Data for analysis below:

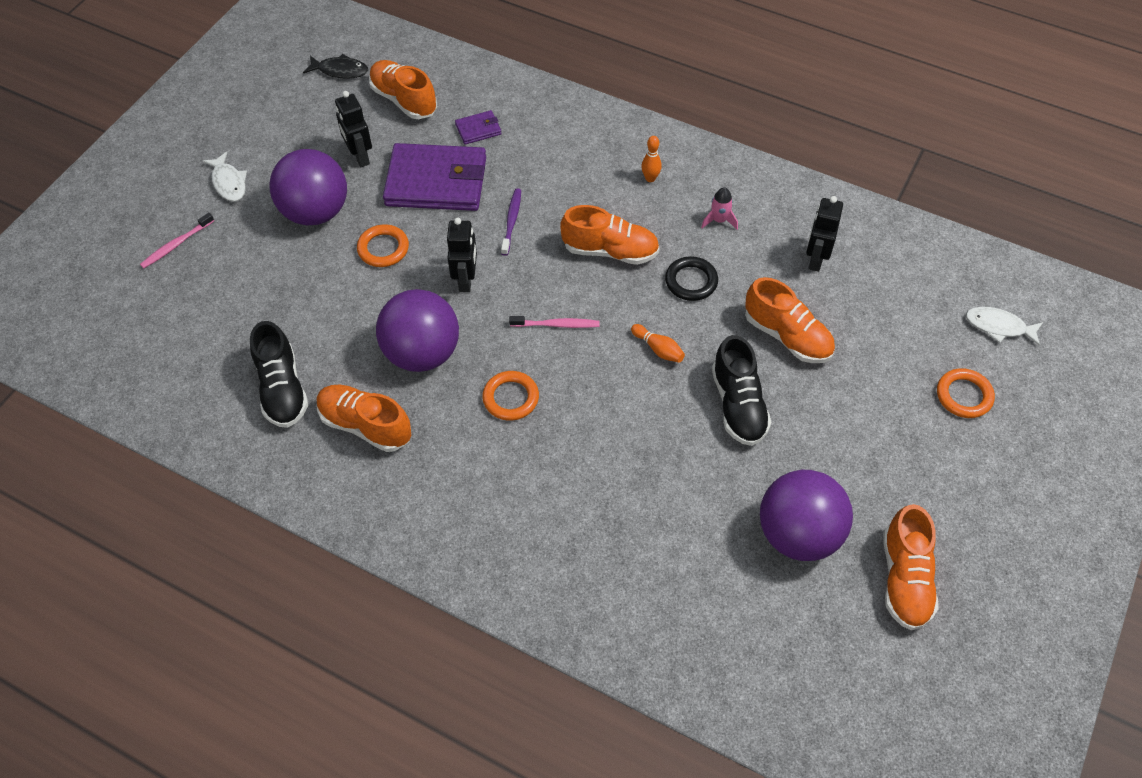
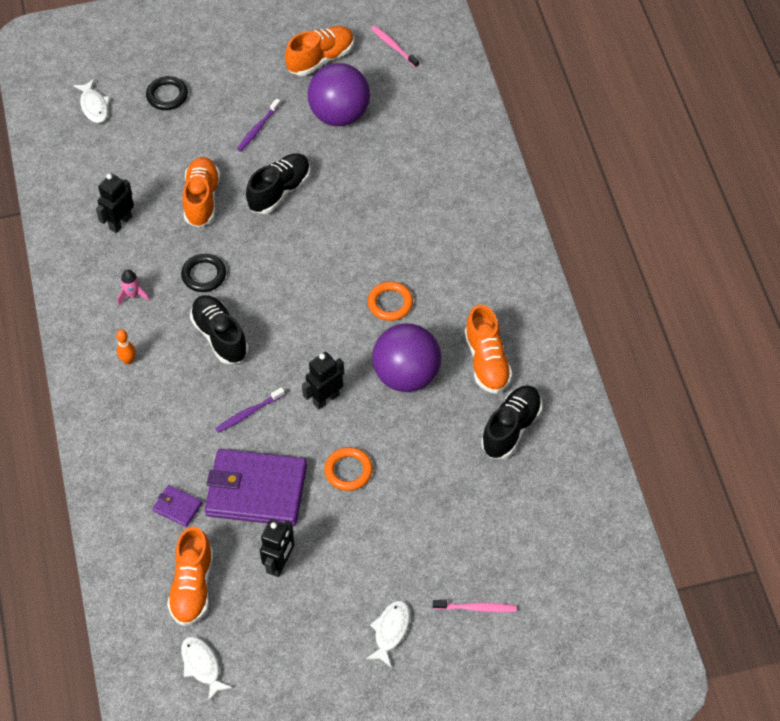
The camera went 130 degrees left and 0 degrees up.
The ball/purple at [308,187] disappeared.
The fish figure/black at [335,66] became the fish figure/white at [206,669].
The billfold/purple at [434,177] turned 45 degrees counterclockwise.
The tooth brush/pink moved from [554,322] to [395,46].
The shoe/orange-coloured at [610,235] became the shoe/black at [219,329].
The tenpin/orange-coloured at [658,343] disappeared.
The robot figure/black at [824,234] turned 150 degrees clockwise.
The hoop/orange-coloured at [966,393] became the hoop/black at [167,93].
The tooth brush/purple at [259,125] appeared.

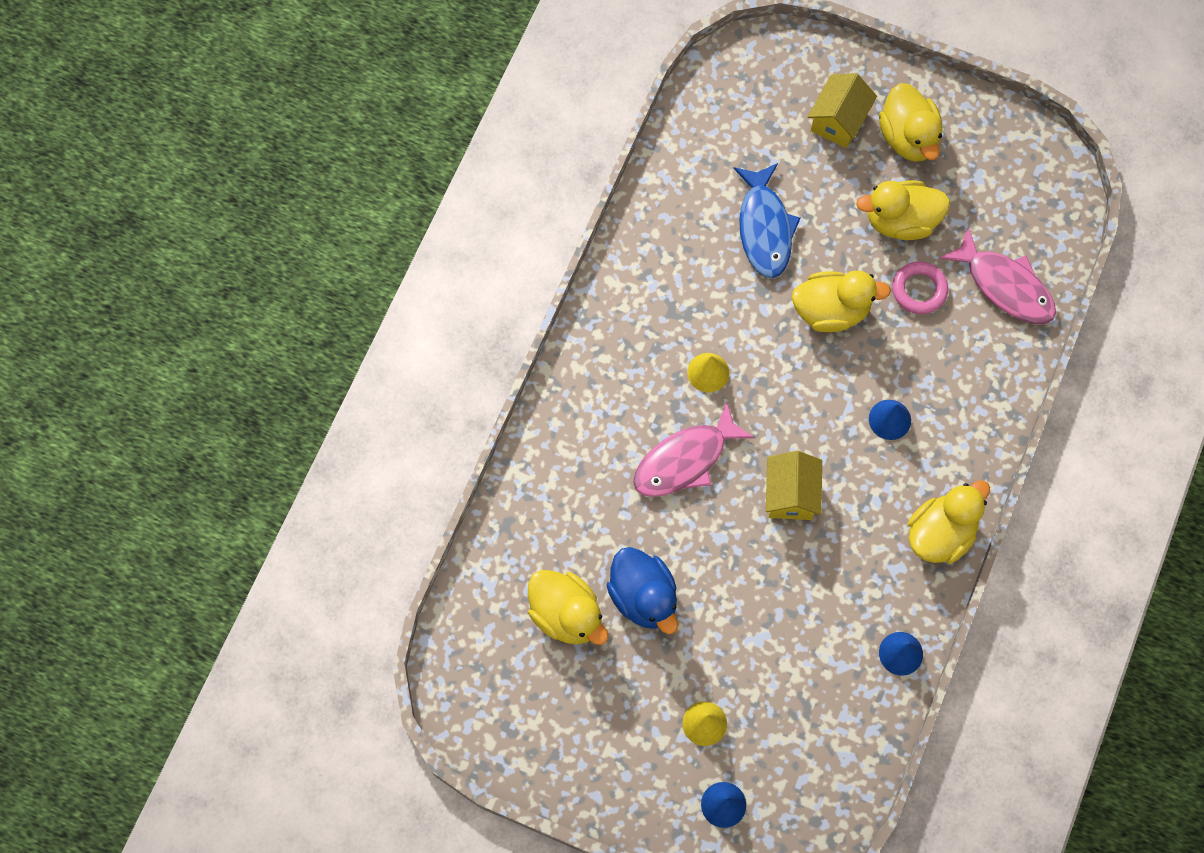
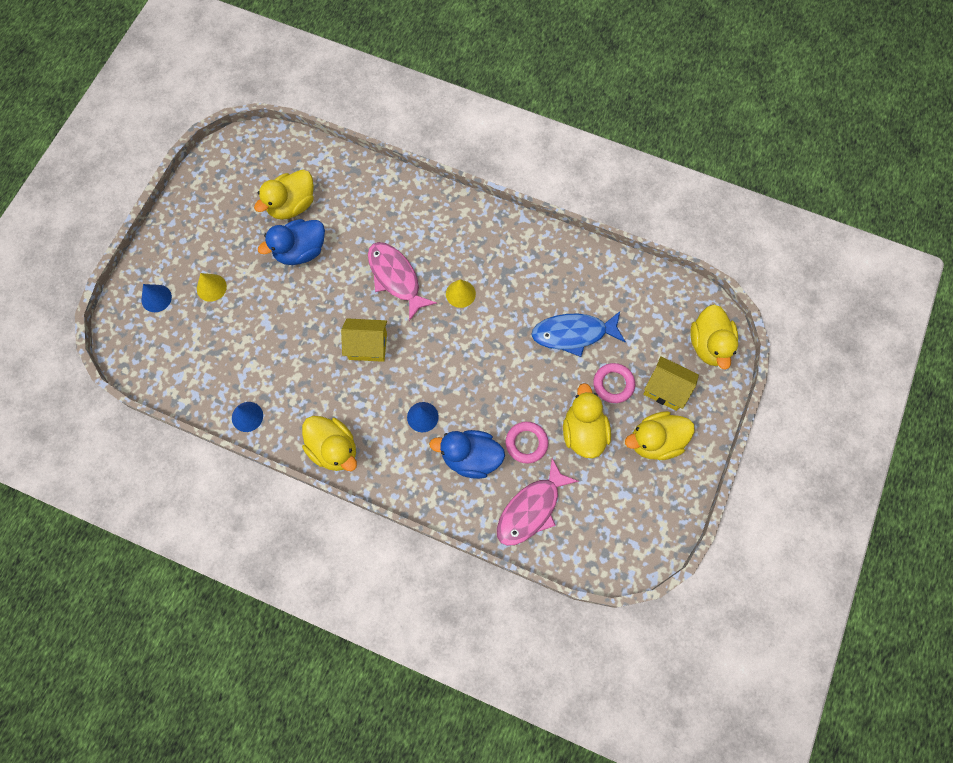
The camera went 90 degrees right and 0 degrees up.
The toy duck/bright yellow moved from [841,301] to [714,337].
The toy duck/royal blue at [467,454] appeared.
The hoop/pink at [614,383] appeared.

End of Data for analysis.

- _Aim of the exercise_: Could you return exactly the lines above from the line with "The ball/purple at [308,187] disappeared." to the line with "The shoe/orange-coloured at", both included, and nothing else?

- _Reply to the exercise_:
The ball/purple at [308,187] disappeared.
The fish figure/black at [335,66] became the fish figure/white at [206,669].
The billfold/purple at [434,177] turned 45 degrees counterclockwise.
The tooth brush/pink moved from [554,322] to [395,46].
The shoe/orange-coloured at [610,235] became the shoe/black at [219,329].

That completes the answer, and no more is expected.